Go through the material below and copy all lines with "moved".

--- Stored data Enclosed Below ---

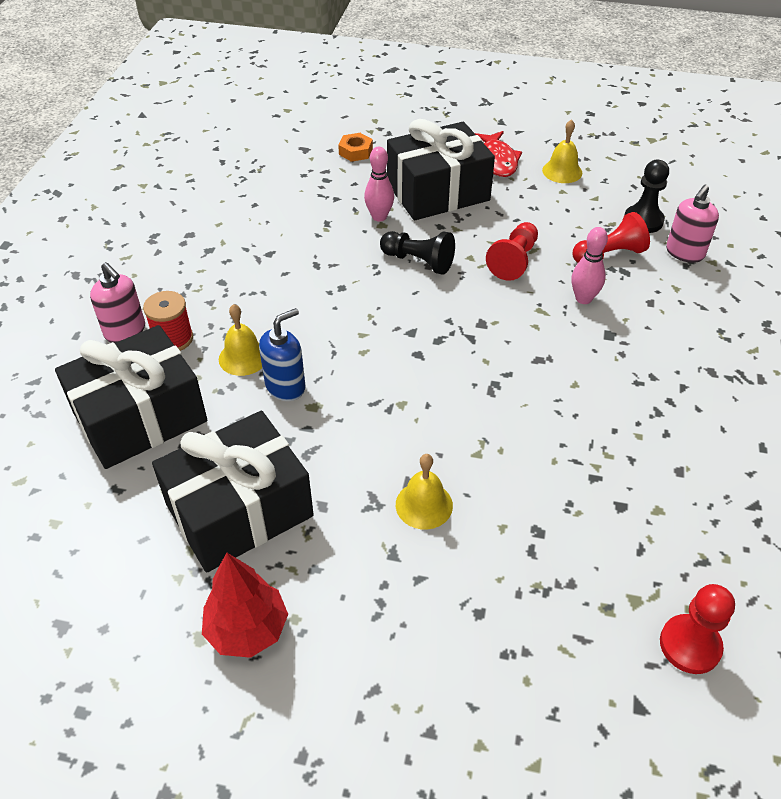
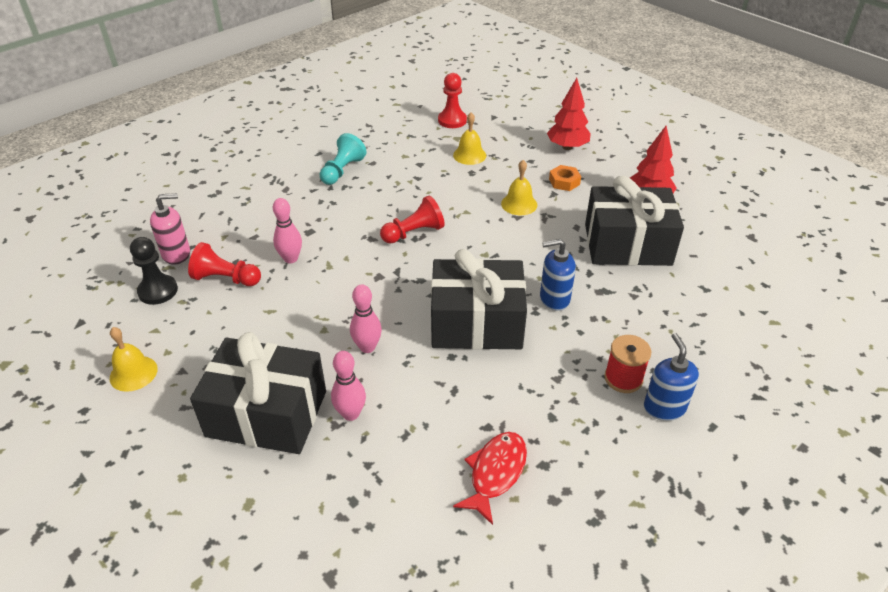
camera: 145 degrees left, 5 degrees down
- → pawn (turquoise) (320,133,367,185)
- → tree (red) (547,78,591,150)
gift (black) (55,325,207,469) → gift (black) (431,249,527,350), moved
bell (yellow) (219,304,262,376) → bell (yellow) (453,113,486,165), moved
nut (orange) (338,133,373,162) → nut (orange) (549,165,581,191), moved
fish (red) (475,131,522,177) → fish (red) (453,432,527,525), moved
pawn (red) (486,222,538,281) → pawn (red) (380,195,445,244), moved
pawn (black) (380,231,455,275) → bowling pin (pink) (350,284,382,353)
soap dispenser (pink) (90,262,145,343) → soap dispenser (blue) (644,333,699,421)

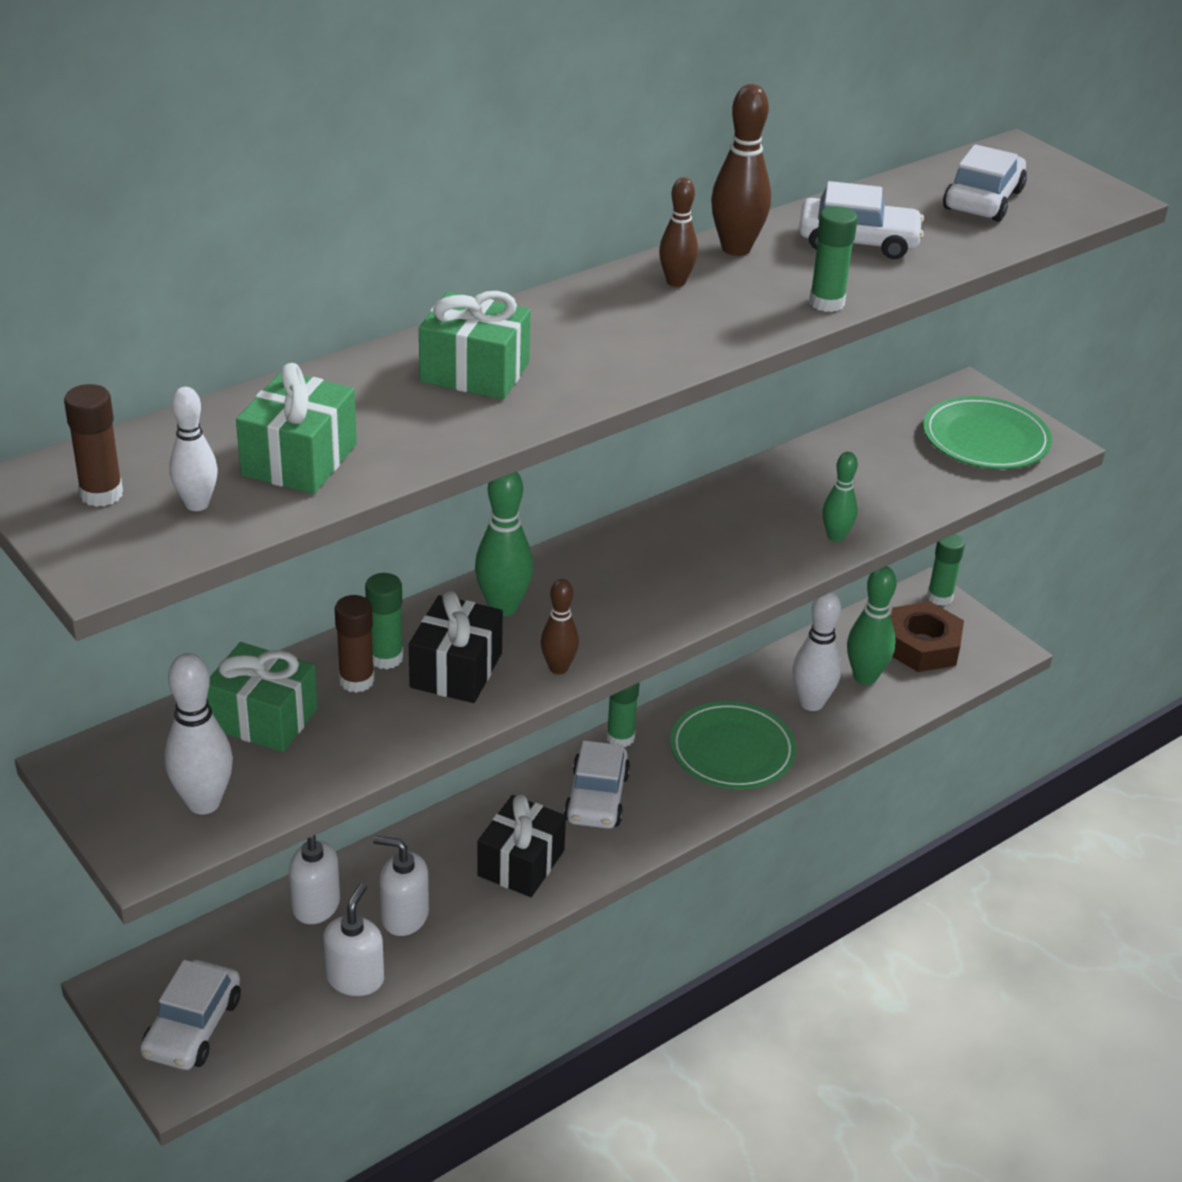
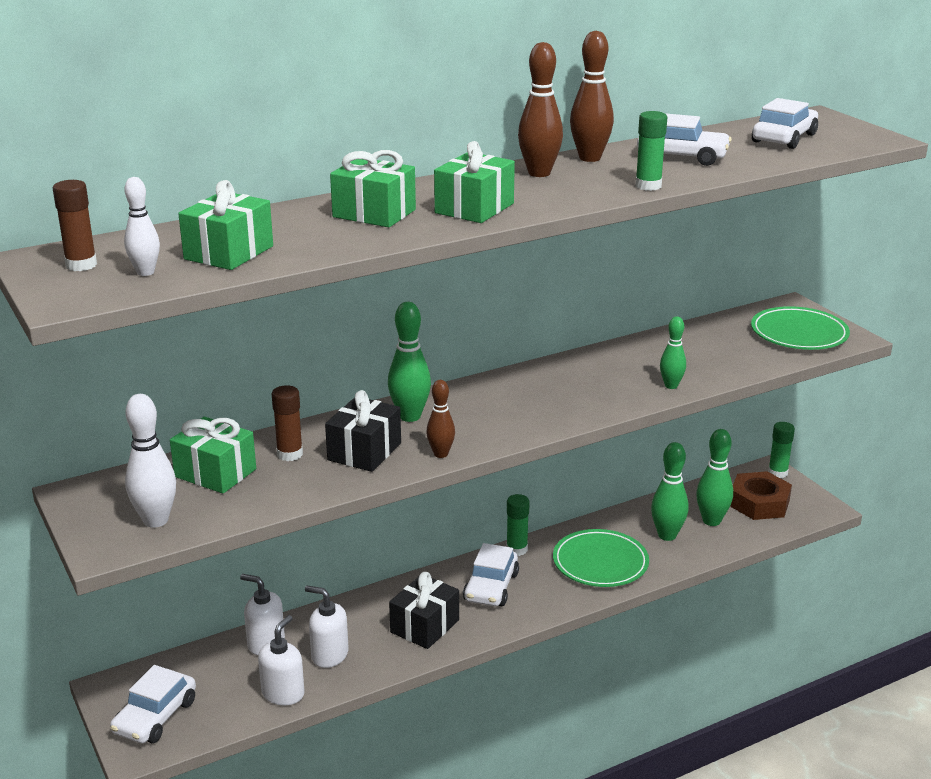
camera: 10 degrees right, 10 degrees down
glue stick (green) (365,573,403,669) → -
- → gift (green) (434,141,515,223)
bowling pin (white) (792,592,841,711) → bowling pin (green) (651,442,688,541)
bowling pin (brown) (659,177,698,287) → bowling pin (brown) (518,42,563,177), x1.57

--- End of Enclosed Stored data ---

§ Completed exercise:
gift (black) (55,325,207,469) → gift (black) (431,249,527,350), moved
bell (yellow) (219,304,262,376) → bell (yellow) (453,113,486,165), moved
nut (orange) (338,133,373,162) → nut (orange) (549,165,581,191), moved
fish (red) (475,131,522,177) → fish (red) (453,432,527,525), moved
pawn (red) (486,222,538,281) → pawn (red) (380,195,445,244), moved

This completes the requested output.